[LISTED RECORDS]

== Segment start ==

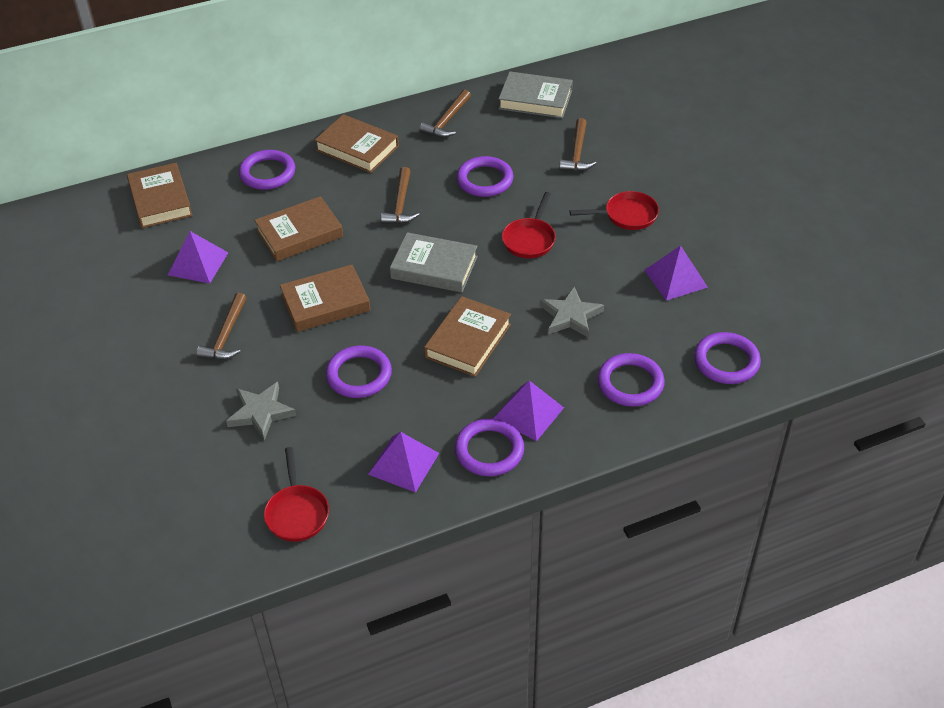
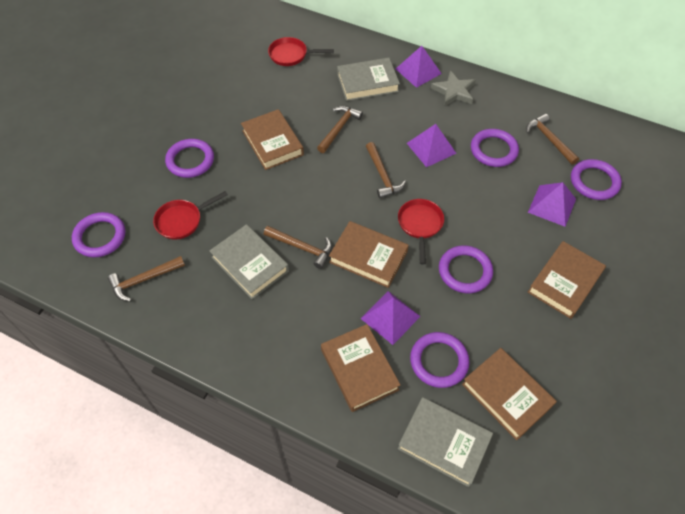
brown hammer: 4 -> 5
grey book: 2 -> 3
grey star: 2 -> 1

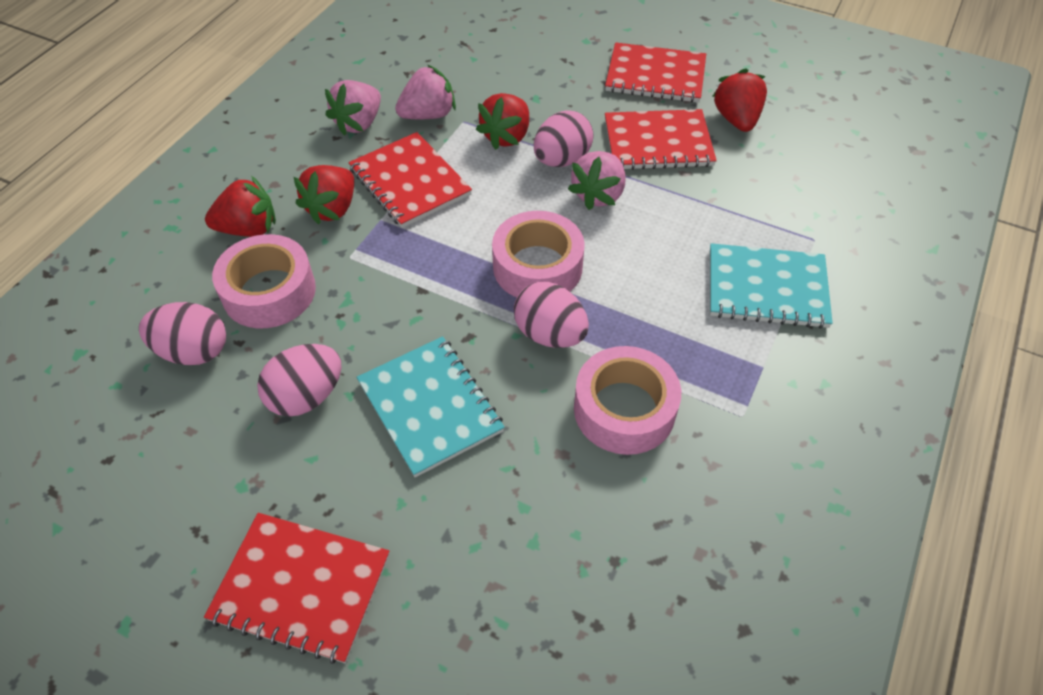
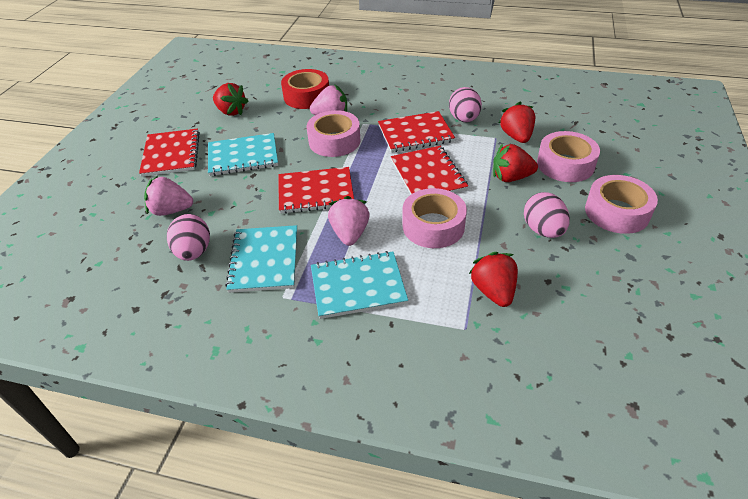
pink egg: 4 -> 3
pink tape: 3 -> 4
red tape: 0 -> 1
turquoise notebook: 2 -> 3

== Segment end ==

[WHAT TO PRODUCE]
The full listing above, duplicated exactly and without its pictures, is the answer.

[EXERCISE RESPONSE]
brown hammer: 4 -> 5
grey book: 2 -> 3
grey star: 2 -> 1

pink egg: 4 -> 3
pink tape: 3 -> 4
red tape: 0 -> 1
turquoise notebook: 2 -> 3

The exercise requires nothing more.